Try it
From the first line to the last, please reproduce the material exactly, skipping the pictures.

Dataset records
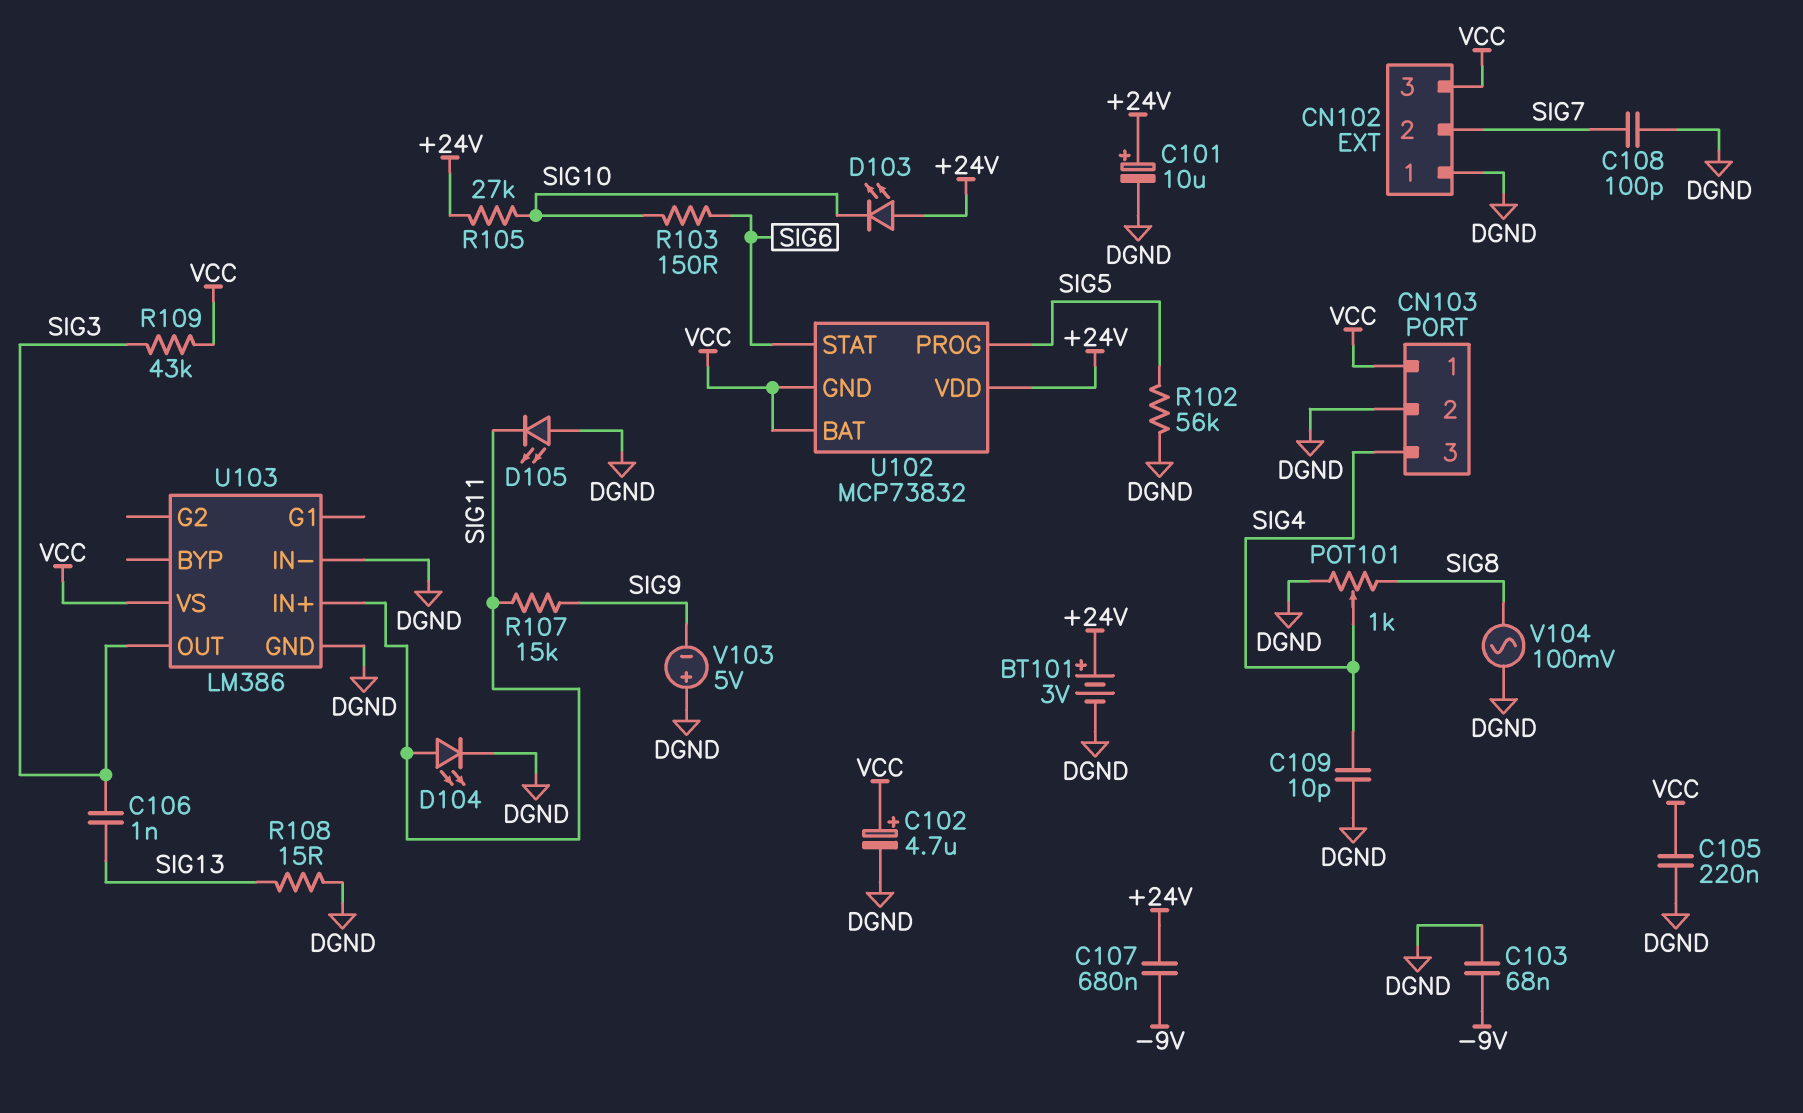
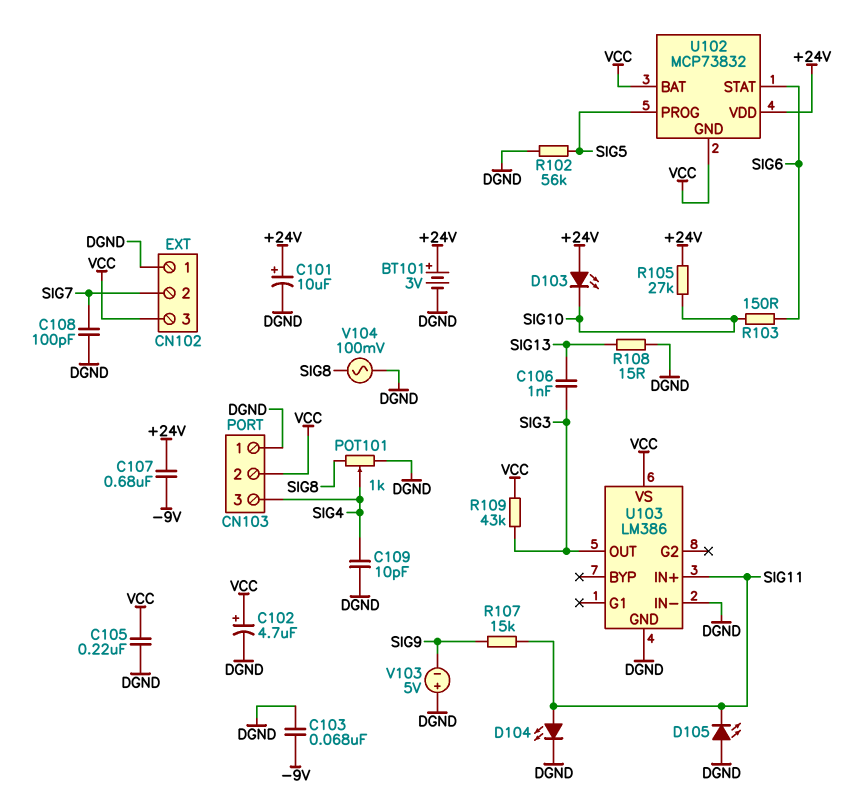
CN103 pin 1: VCC -> DGND
CN103 pin 2: DGND -> VCC

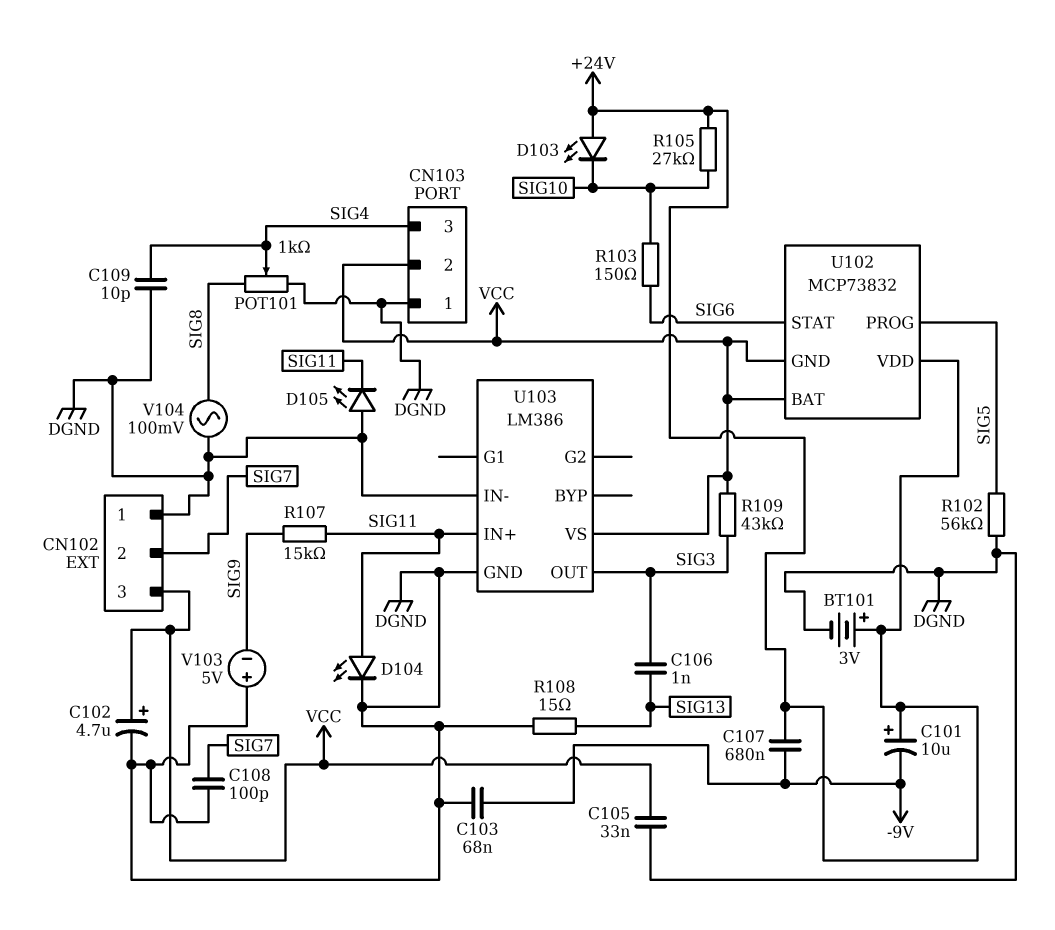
C101: 10uF (plus +24V, minus DGND) -> 10uF (plus +24V, minus -9V)
C105: 220nF (DGND, VCC) -> 33nF (DGND, VCC)

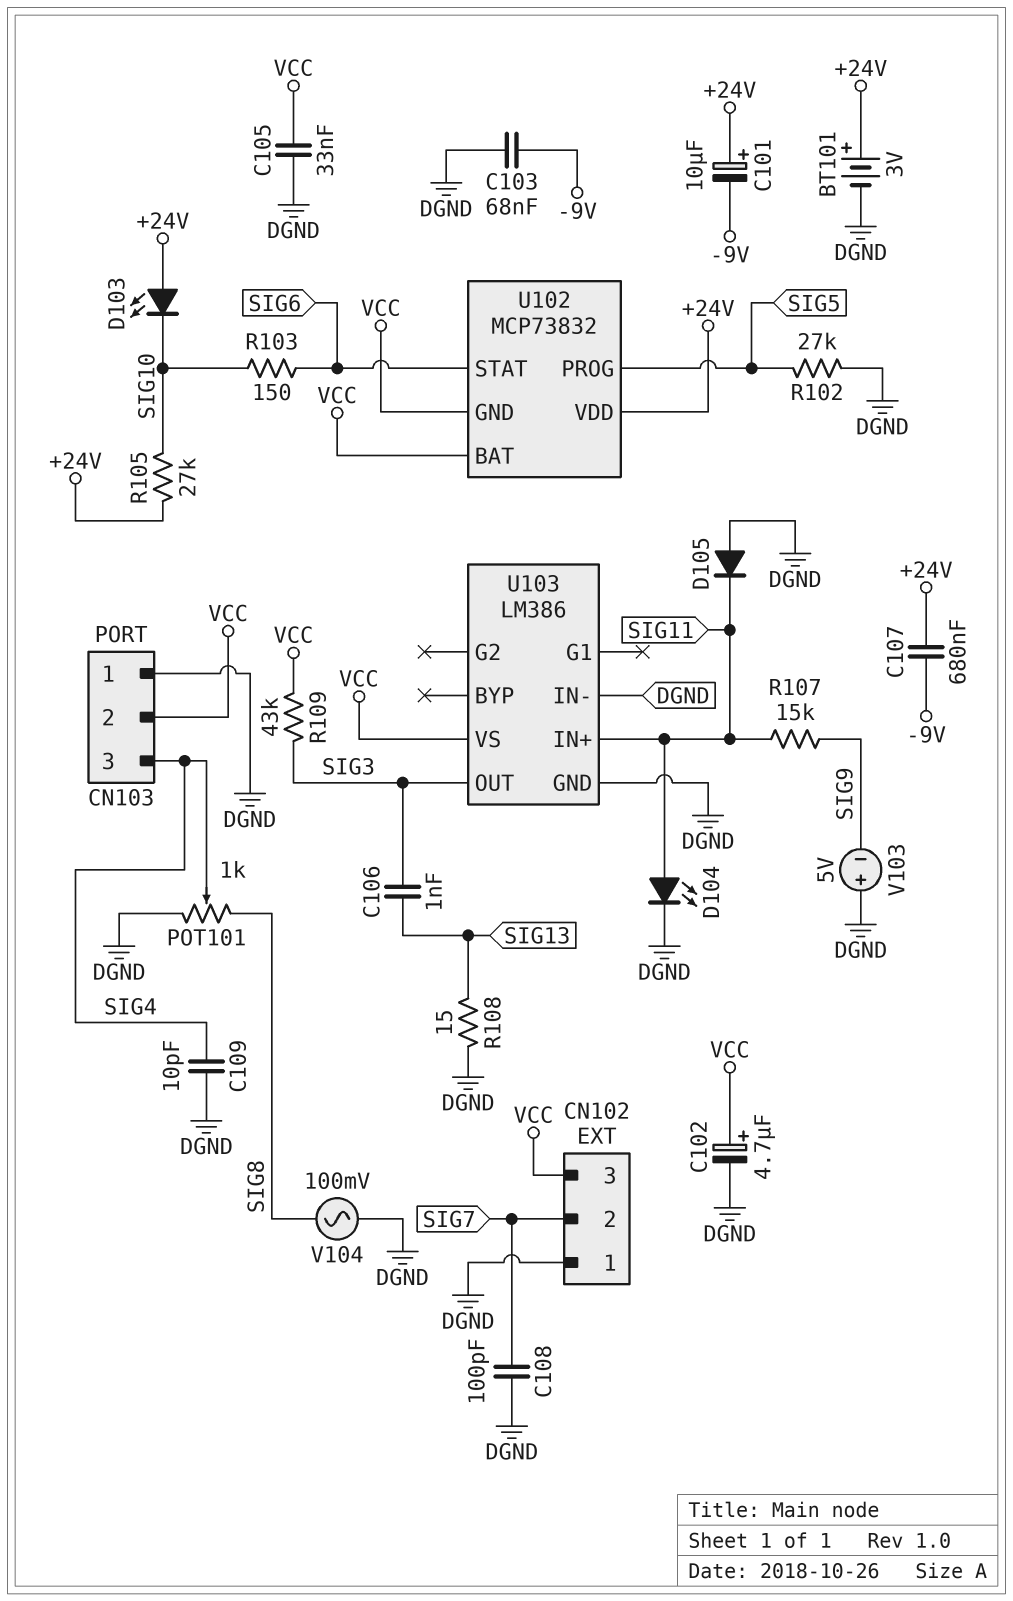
D105: LED (A DGND, K SIG11) -> diode (A DGND, K SIG11)
R102: 56k (DGND, SIG5) -> 27k (DGND, SIG5)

Exercise result
CN103 pin 1: VCC -> DGND
CN103 pin 2: DGND -> VCC

C101: 10uF (plus +24V, minus DGND) -> 10uF (plus +24V, minus -9V)
C105: 220nF (DGND, VCC) -> 33nF (DGND, VCC)

D105: LED (A DGND, K SIG11) -> diode (A DGND, K SIG11)
R102: 56k (DGND, SIG5) -> 27k (DGND, SIG5)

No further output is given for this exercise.